:: DATA UNDER STUDY ::
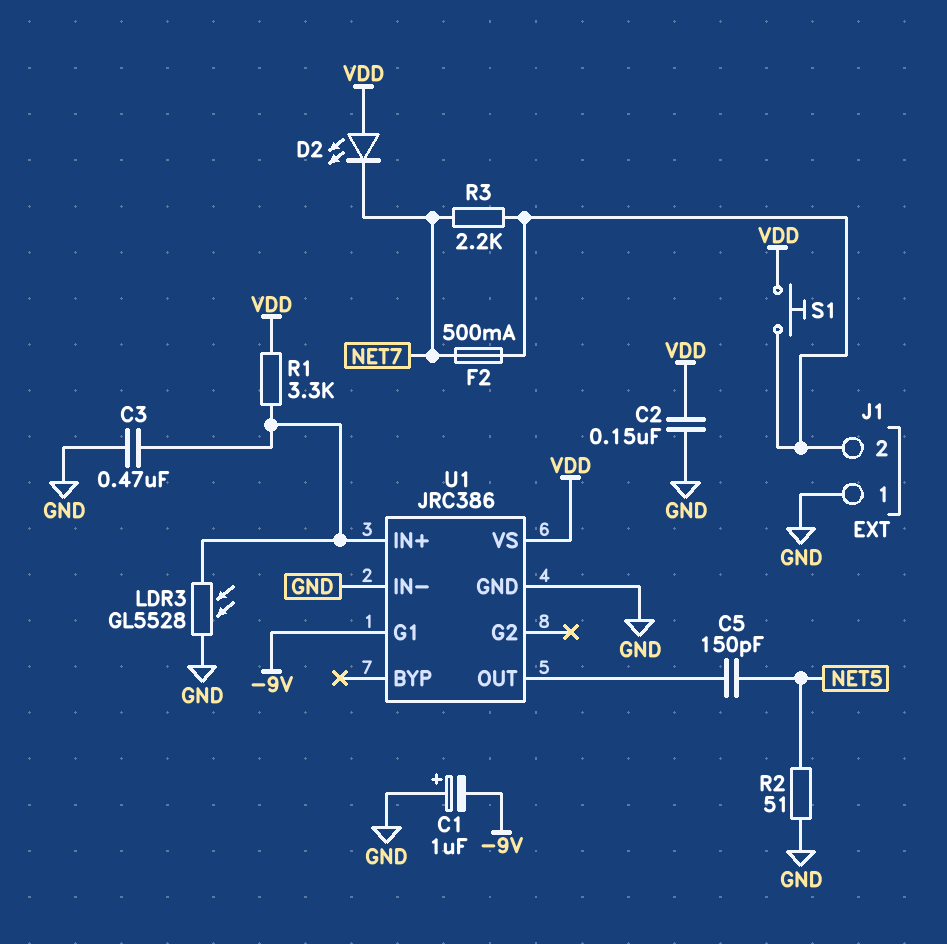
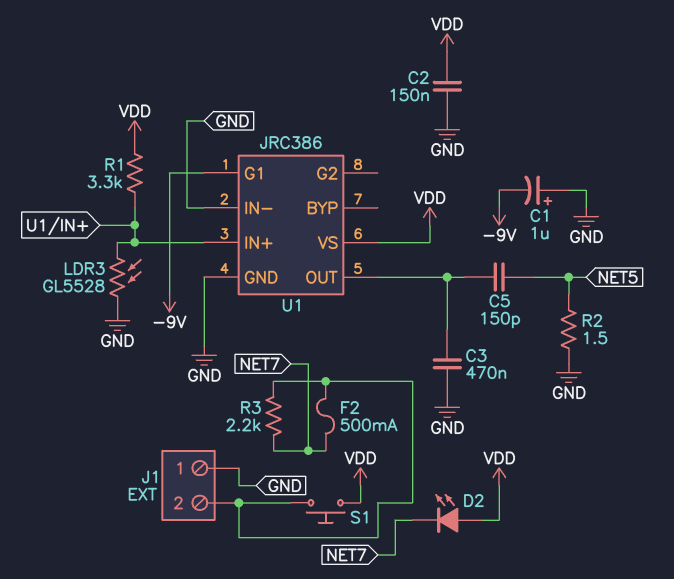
C3: 470nF (GND, U1/IN+) -> 470nF (GND, U1/OUT)
R2: 51 (GND, NET5) -> 1.5 (GND, NET5)

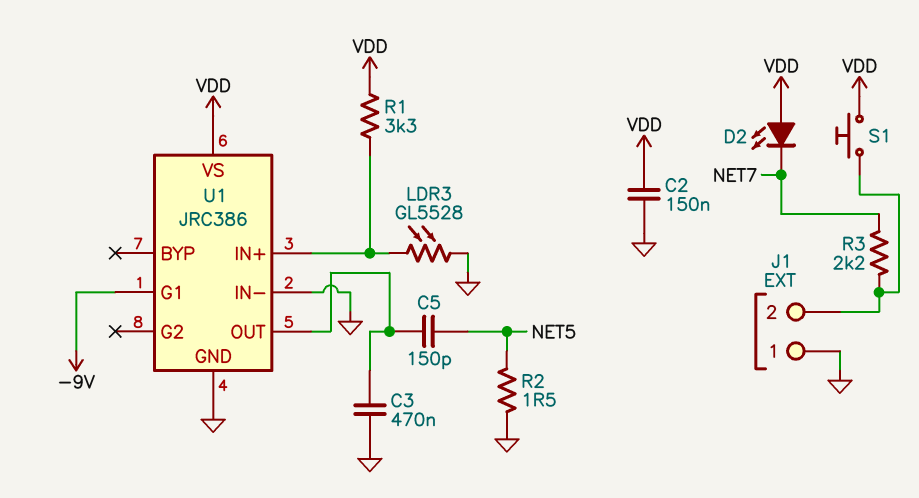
C1: 1uF (plus GND, minus -9V) -> none
F2: 500mA (J1/2, NET7) -> none

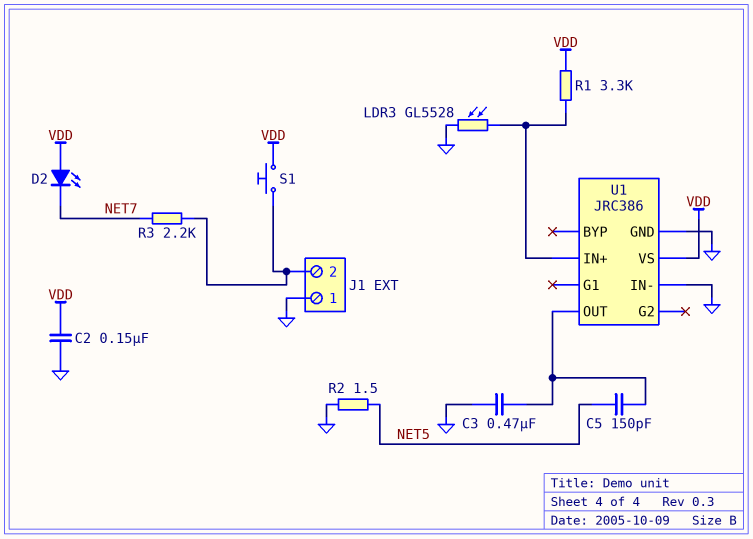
U1 pin G1: -9V -> none

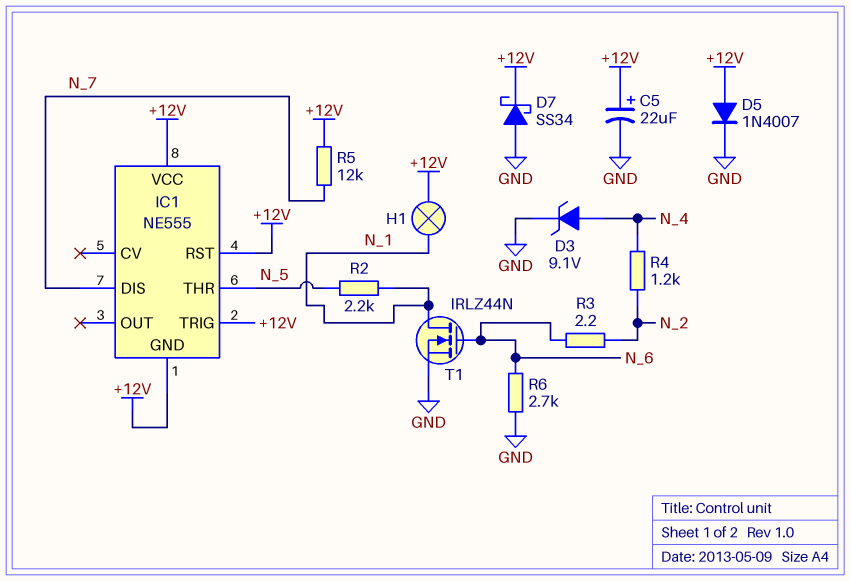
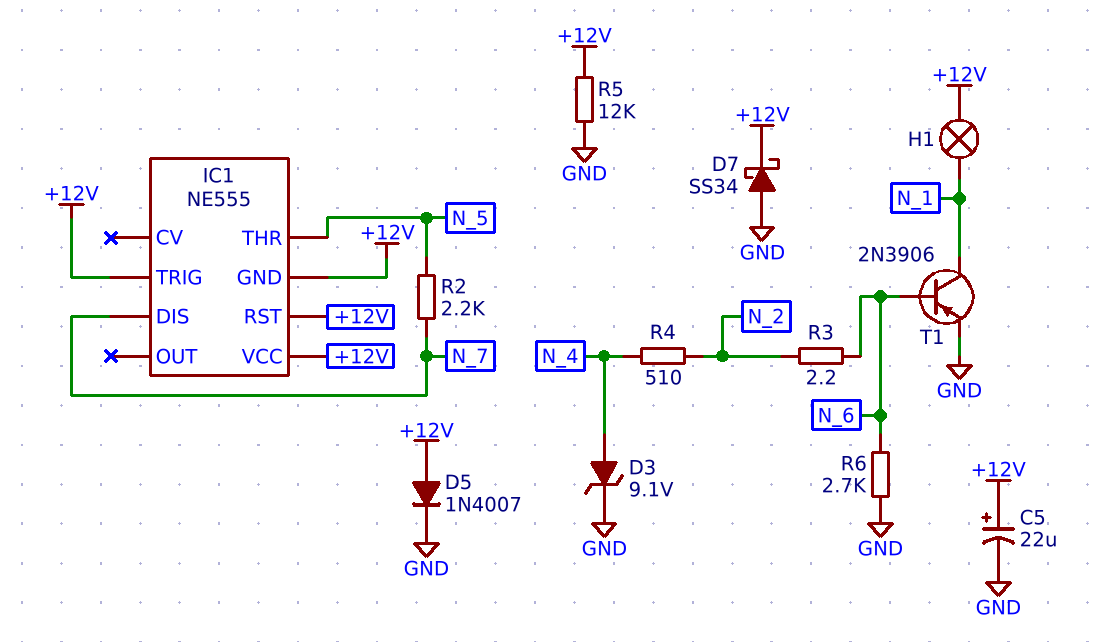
R2: 2.2k (N_1, N_5) -> 2.2k (N_5, N_7)
R4: 1.2k (N_2, N_4) -> 510 (N_2, N_4)
R5: 12k (+12V, N_7) -> 12k (+12V, GND)
T1: NMOS IRLZ44N (G N_6, D N_1, S GND) -> PNP 2N3906 (B N_6, C N_1, E GND)

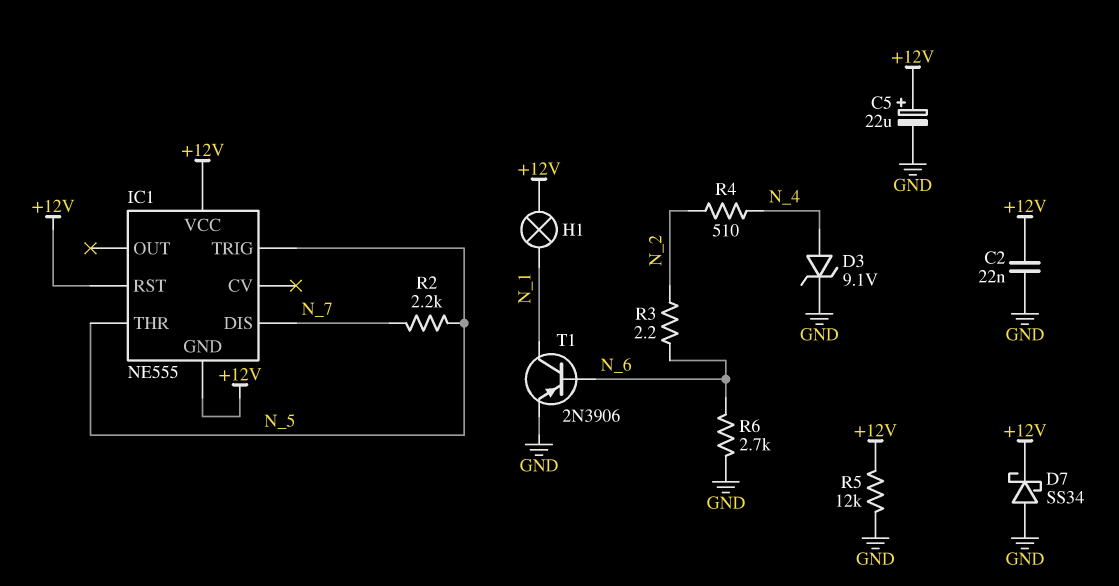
C2: none -> 22nF (+12V, GND)
D5: diode 1N4007 (A +12V, K GND) -> none
IC1 pin TRIG: +12V -> N_5

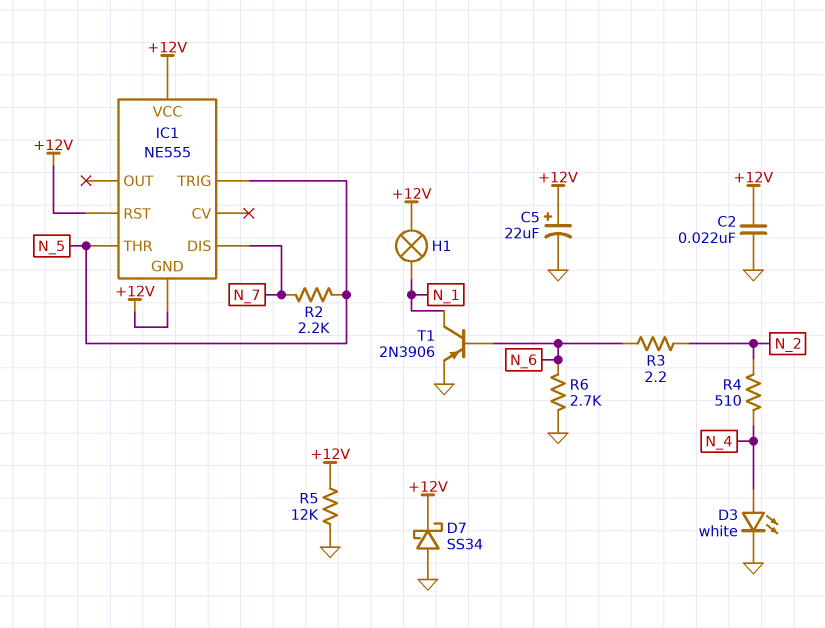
D3: zener 9.1V (A N_4, K GND) -> LED white (A N_4, K GND)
:::
Would you write out the data exactly, with no pictures in the copy?

C3: 470nF (GND, U1/IN+) -> 470nF (GND, U1/OUT)
R2: 51 (GND, NET5) -> 1.5 (GND, NET5)

C1: 1uF (plus GND, minus -9V) -> none
F2: 500mA (J1/2, NET7) -> none

U1 pin G1: -9V -> none

R2: 2.2k (N_1, N_5) -> 2.2k (N_5, N_7)
R4: 1.2k (N_2, N_4) -> 510 (N_2, N_4)
R5: 12k (+12V, N_7) -> 12k (+12V, GND)
T1: NMOS IRLZ44N (G N_6, D N_1, S GND) -> PNP 2N3906 (B N_6, C N_1, E GND)

C2: none -> 22nF (+12V, GND)
D5: diode 1N4007 (A +12V, K GND) -> none
IC1 pin TRIG: +12V -> N_5

D3: zener 9.1V (A N_4, K GND) -> LED white (A N_4, K GND)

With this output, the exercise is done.